Records for this exercise below:
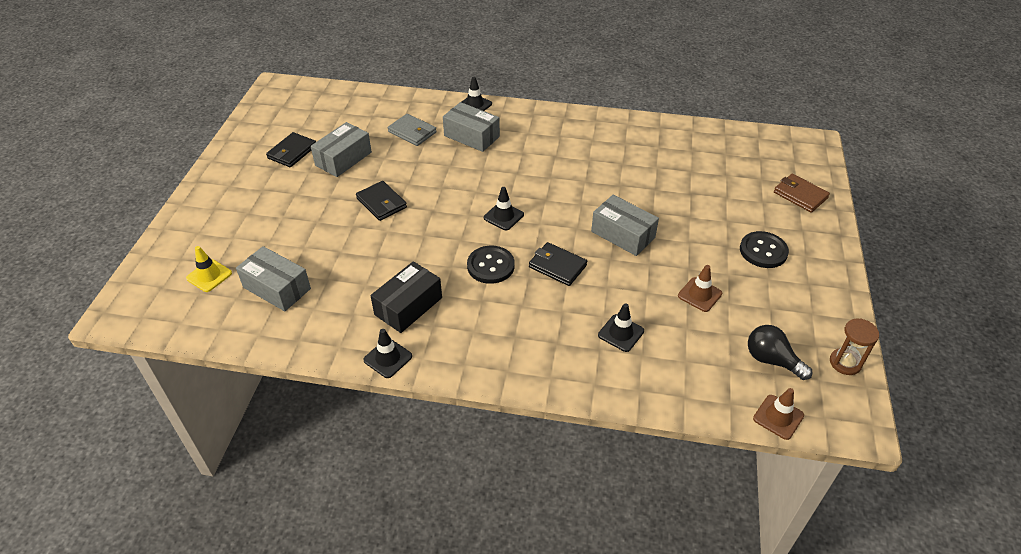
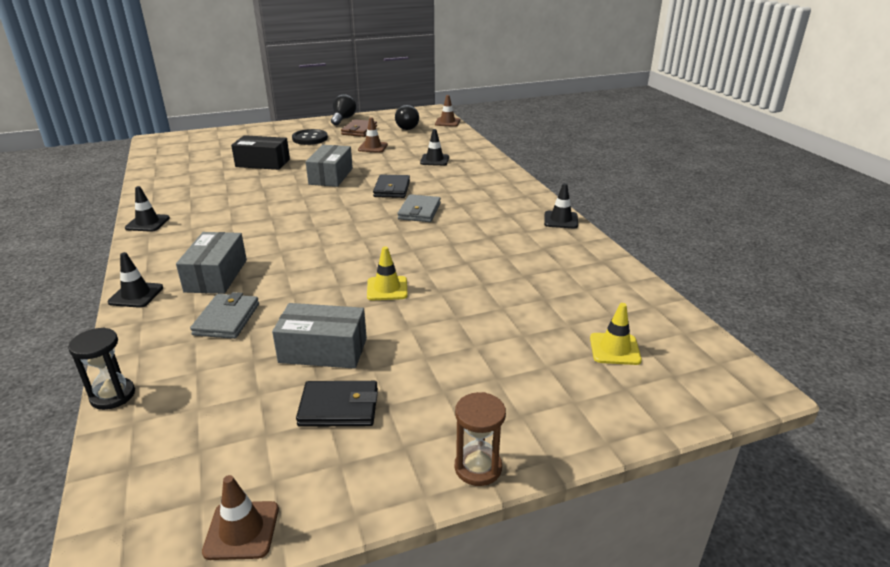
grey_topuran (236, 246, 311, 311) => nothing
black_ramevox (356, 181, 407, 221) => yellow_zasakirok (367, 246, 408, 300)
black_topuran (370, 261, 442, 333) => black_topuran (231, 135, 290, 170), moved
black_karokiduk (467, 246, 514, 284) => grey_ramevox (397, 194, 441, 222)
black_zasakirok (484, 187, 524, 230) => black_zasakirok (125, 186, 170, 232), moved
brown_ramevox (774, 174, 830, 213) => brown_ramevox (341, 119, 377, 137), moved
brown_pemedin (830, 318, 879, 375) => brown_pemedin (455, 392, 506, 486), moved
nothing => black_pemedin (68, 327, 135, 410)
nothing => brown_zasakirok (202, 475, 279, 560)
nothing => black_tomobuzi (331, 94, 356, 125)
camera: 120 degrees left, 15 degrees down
End of Records for this exercise.
▶ Aim of the exercise: Could the lines above be copied out exactly, with no image carried over?

▶ Completed exercise:
grey_topuran (236, 246, 311, 311) => nothing
black_ramevox (356, 181, 407, 221) => yellow_zasakirok (367, 246, 408, 300)
black_topuran (370, 261, 442, 333) => black_topuran (231, 135, 290, 170), moved
black_karokiduk (467, 246, 514, 284) => grey_ramevox (397, 194, 441, 222)
black_zasakirok (484, 187, 524, 230) => black_zasakirok (125, 186, 170, 232), moved
brown_ramevox (774, 174, 830, 213) => brown_ramevox (341, 119, 377, 137), moved
brown_pemedin (830, 318, 879, 375) => brown_pemedin (455, 392, 506, 486), moved
nothing => black_pemedin (68, 327, 135, 410)
nothing => brown_zasakirok (202, 475, 279, 560)
nothing => black_tomobuzi (331, 94, 356, 125)
camera: 120 degrees left, 15 degrees down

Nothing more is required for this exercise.